*** Opening of DATA FOR THIS EXERCISE ***

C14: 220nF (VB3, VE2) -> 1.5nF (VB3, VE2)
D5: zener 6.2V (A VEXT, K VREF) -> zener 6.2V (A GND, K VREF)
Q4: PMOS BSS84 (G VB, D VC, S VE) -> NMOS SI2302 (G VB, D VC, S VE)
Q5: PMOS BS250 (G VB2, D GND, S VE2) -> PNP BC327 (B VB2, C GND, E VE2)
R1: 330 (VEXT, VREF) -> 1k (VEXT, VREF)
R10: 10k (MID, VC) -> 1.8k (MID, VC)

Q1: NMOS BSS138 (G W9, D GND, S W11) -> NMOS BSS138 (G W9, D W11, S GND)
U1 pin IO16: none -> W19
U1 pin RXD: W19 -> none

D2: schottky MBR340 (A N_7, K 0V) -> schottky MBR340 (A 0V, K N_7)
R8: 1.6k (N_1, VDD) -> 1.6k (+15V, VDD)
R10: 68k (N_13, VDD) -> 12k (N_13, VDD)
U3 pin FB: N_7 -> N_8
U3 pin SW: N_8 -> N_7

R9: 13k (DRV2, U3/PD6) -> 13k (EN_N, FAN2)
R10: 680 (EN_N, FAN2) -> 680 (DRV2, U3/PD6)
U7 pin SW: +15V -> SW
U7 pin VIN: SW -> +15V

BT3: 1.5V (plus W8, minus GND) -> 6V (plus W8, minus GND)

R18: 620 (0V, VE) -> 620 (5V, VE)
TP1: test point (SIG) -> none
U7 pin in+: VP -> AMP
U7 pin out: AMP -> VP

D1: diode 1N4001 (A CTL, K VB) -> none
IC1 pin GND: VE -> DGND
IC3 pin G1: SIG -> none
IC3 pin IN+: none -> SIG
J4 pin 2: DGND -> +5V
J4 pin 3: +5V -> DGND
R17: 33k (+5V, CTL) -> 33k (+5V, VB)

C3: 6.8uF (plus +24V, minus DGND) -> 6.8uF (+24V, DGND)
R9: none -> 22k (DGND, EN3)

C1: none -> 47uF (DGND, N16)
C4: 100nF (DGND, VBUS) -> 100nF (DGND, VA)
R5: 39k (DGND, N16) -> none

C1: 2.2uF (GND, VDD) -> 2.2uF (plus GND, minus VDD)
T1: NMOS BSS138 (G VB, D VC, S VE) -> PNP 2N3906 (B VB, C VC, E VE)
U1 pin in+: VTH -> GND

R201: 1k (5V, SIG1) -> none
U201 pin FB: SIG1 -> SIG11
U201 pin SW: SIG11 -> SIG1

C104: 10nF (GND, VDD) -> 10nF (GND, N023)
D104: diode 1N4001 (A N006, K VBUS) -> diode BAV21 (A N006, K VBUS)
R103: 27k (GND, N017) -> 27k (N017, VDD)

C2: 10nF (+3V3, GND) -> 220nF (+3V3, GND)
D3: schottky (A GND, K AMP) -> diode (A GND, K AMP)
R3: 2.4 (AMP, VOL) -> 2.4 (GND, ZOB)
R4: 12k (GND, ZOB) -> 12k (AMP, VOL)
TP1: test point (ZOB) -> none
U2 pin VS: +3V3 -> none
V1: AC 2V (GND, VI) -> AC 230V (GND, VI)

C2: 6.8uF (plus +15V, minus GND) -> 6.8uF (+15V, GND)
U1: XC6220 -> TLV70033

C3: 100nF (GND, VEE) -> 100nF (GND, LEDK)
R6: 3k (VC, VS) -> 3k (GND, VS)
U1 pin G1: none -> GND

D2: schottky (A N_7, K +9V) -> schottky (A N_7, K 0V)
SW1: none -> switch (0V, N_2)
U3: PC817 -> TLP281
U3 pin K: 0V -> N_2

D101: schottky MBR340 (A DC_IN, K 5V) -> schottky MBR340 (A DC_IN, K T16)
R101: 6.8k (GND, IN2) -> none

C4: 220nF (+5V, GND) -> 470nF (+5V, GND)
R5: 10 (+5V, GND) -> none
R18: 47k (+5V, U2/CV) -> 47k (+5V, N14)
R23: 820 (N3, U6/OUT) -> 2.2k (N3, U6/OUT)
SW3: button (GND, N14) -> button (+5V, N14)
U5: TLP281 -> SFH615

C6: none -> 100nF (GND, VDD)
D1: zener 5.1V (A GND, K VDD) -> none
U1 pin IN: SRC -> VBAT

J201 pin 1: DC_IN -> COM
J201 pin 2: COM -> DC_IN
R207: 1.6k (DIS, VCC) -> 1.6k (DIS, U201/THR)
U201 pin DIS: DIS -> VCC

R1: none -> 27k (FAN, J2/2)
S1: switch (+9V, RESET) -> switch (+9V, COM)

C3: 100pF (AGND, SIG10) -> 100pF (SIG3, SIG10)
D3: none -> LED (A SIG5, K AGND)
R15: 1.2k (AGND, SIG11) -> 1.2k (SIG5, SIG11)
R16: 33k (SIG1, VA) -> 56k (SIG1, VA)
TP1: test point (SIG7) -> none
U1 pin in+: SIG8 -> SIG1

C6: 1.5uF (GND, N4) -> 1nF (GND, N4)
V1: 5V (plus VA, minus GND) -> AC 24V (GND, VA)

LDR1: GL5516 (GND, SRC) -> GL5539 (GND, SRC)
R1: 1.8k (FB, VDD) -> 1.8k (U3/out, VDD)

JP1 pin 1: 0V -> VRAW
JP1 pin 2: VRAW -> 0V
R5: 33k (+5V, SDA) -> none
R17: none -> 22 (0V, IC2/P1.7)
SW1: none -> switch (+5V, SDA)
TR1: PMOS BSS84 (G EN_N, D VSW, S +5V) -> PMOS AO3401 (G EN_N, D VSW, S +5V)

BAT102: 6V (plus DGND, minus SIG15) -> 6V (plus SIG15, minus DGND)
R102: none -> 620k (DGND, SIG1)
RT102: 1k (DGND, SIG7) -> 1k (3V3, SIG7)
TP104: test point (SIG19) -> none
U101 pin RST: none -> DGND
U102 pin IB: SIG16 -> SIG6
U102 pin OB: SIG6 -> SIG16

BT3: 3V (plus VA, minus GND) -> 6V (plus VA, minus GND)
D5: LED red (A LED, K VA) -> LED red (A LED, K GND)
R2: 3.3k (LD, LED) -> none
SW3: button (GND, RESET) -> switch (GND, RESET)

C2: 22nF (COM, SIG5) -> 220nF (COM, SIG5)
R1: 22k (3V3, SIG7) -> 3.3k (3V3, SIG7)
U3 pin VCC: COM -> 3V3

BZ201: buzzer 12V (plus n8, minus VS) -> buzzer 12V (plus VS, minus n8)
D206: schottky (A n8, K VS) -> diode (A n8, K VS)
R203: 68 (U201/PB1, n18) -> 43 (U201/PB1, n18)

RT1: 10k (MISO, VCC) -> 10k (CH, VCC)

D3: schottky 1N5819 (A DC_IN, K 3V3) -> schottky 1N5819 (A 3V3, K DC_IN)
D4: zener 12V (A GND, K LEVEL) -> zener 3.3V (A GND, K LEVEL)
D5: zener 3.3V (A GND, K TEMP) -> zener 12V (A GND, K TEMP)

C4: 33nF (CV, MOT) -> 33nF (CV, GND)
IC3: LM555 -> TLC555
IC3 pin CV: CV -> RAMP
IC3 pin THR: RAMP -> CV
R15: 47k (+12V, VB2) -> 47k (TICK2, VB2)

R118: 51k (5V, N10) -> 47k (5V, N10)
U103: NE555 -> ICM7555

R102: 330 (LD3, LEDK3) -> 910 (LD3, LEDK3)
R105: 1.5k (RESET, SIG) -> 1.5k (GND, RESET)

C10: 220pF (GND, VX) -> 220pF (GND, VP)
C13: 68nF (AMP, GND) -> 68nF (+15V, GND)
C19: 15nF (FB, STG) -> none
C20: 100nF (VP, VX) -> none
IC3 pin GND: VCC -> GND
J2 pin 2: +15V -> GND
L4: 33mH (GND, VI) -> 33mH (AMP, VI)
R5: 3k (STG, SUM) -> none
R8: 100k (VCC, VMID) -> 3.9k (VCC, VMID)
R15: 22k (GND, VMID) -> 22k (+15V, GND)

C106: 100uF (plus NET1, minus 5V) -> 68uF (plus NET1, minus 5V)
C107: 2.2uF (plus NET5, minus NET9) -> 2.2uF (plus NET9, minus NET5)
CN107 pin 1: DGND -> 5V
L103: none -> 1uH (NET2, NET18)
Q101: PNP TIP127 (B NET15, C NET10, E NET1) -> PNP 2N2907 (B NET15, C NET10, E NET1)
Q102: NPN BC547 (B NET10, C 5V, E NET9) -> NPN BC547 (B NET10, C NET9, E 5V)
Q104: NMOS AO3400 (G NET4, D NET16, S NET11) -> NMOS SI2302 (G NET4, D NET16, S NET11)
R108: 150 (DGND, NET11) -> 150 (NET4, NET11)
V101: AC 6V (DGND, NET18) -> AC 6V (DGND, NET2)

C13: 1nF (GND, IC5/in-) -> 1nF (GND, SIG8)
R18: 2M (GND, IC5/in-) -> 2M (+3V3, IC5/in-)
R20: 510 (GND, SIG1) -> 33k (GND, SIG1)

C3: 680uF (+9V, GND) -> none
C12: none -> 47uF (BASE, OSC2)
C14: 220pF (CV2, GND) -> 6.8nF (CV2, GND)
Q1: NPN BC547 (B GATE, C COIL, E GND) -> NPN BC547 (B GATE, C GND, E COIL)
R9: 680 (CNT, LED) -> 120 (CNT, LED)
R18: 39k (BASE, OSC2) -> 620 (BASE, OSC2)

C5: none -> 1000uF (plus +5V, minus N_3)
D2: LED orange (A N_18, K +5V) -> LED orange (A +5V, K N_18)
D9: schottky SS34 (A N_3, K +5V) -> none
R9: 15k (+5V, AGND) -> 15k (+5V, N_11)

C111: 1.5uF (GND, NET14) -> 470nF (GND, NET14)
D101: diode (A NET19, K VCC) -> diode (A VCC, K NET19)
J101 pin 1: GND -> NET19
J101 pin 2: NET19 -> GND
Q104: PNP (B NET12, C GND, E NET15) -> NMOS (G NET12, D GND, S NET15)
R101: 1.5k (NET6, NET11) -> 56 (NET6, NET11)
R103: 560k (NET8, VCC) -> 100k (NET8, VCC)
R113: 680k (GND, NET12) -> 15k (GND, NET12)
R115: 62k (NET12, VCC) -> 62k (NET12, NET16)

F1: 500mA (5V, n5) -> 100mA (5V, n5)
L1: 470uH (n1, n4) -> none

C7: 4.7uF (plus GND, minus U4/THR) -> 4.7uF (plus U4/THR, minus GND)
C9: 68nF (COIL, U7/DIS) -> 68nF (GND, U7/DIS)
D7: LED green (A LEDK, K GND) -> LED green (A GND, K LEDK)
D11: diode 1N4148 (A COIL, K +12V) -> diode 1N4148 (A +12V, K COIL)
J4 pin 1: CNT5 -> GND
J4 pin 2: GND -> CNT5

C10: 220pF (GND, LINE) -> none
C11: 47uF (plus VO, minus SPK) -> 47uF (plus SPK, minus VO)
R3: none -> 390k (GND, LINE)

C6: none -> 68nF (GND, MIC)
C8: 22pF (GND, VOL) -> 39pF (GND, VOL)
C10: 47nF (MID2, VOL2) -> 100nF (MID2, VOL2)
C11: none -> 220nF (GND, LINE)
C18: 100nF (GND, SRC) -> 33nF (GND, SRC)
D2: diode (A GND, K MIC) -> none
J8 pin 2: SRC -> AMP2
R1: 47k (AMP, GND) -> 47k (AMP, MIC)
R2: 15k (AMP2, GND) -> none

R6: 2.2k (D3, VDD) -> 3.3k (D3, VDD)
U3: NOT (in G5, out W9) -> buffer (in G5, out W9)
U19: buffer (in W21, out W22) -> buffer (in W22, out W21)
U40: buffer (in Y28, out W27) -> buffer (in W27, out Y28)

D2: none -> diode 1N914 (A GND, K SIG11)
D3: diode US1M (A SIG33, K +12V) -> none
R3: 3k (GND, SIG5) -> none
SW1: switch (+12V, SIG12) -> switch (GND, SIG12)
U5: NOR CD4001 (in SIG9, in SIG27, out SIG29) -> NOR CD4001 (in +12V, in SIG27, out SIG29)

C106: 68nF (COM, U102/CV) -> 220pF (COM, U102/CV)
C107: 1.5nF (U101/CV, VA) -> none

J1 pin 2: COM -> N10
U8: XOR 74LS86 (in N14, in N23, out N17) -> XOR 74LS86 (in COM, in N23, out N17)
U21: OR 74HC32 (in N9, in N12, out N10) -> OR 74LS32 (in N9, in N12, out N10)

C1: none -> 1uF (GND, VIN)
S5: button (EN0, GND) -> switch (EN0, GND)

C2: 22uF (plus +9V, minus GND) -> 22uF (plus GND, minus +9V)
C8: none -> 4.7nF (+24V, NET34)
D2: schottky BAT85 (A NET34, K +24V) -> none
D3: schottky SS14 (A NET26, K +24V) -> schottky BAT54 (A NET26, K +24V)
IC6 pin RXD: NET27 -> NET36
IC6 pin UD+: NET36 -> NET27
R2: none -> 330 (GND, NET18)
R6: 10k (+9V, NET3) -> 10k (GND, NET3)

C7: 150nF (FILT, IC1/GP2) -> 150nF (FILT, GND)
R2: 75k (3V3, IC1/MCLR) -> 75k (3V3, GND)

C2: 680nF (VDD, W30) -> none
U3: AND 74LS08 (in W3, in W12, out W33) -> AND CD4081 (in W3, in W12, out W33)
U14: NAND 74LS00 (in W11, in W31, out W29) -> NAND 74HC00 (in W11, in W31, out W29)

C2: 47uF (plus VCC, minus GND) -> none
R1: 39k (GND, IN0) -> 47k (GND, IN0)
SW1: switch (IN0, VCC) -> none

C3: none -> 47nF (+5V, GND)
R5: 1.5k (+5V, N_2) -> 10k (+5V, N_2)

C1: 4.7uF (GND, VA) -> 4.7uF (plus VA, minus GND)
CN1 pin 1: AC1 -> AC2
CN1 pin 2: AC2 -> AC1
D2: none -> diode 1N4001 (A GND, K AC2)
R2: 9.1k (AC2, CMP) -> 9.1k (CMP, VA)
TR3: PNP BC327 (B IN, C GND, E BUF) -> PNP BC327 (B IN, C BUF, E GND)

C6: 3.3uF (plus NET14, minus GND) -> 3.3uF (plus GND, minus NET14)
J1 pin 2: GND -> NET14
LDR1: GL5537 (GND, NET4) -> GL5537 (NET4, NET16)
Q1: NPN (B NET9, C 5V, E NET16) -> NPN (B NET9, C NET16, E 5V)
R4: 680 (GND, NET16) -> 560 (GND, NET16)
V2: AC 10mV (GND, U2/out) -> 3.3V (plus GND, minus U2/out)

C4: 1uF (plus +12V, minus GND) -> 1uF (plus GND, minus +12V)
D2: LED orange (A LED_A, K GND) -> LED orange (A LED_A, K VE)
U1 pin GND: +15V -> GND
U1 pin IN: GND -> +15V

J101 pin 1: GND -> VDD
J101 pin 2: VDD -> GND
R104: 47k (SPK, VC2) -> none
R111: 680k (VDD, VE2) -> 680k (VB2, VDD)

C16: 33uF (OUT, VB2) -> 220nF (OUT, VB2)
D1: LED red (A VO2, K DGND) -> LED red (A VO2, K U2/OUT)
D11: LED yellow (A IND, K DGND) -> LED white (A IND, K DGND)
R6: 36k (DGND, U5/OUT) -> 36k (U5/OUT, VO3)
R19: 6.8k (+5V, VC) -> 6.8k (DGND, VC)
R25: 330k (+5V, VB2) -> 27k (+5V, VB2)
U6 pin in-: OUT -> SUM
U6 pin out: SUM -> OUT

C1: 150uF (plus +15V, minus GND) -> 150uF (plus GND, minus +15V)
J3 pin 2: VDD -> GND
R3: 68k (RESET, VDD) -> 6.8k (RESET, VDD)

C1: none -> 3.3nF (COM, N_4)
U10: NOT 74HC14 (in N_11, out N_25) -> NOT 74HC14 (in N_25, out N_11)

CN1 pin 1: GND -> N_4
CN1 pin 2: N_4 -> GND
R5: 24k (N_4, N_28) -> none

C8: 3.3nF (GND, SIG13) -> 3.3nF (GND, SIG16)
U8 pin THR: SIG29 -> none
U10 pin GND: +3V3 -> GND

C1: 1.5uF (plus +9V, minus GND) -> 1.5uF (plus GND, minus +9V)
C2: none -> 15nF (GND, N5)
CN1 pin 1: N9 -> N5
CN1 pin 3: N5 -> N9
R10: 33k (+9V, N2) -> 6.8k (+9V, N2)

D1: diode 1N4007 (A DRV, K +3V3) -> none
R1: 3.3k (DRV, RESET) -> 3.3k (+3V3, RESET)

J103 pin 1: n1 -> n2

*** Close of DATA FOR THIS EXERCISE ***

DIRECTIONS:
What is needed is an exact copy of the lines above, from the one containing "R2: 3.3k (LD, LED) -> none" through the one containing "RT1: 10k (MISO, VCC) -> 10k (CH, VCC)", with nothing added.

SOLUTION FOR THIS TASK:
R2: 3.3k (LD, LED) -> none
SW3: button (GND, RESET) -> switch (GND, RESET)

C2: 22nF (COM, SIG5) -> 220nF (COM, SIG5)
R1: 22k (3V3, SIG7) -> 3.3k (3V3, SIG7)
U3 pin VCC: COM -> 3V3

BZ201: buzzer 12V (plus n8, minus VS) -> buzzer 12V (plus VS, minus n8)
D206: schottky (A n8, K VS) -> diode (A n8, K VS)
R203: 68 (U201/PB1, n18) -> 43 (U201/PB1, n18)

RT1: 10k (MISO, VCC) -> 10k (CH, VCC)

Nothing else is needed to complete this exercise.